- TASK GOAL -
Omit the images and output every line of the data below exactly.

- RAW DATA -
*** Begin section ***

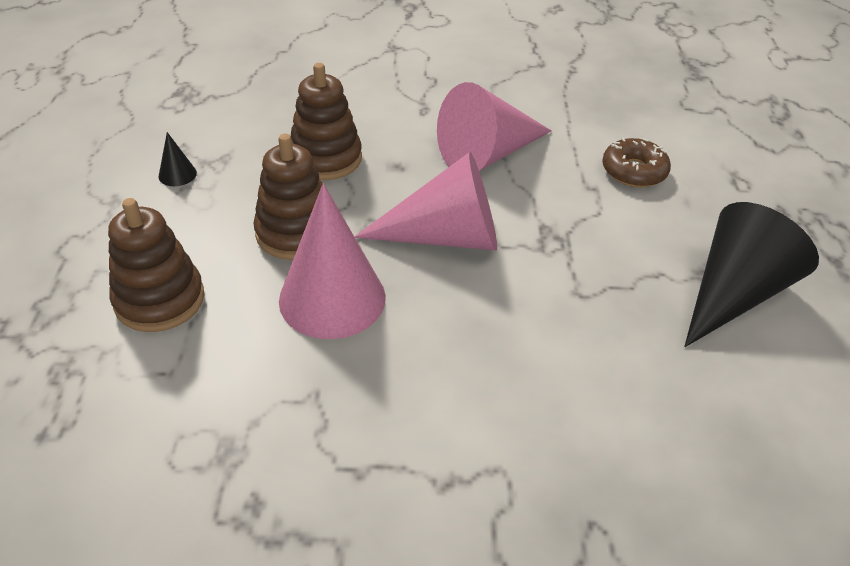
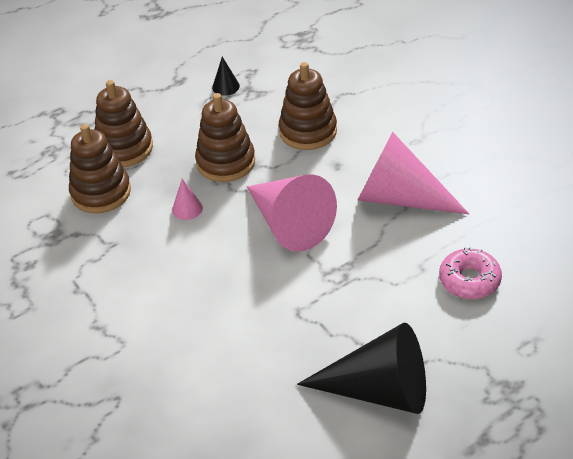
camera: 60 degrees right, 0 degrees up
(209, 360) = (101, 192): none -> brown stacking toy
(332, 298) = (187, 209): pink cone -> pink cone, size x0.41
(633, 171) = (469, 280): brown donut -> pink donut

*** End section ***

- SOLUTION FOR THIS PROBLEM -
camera: 60 degrees right, 0 degrees up
(209, 360) = (101, 192): none -> brown stacking toy
(332, 298) = (187, 209): pink cone -> pink cone, size x0.41
(633, 171) = (469, 280): brown donut -> pink donut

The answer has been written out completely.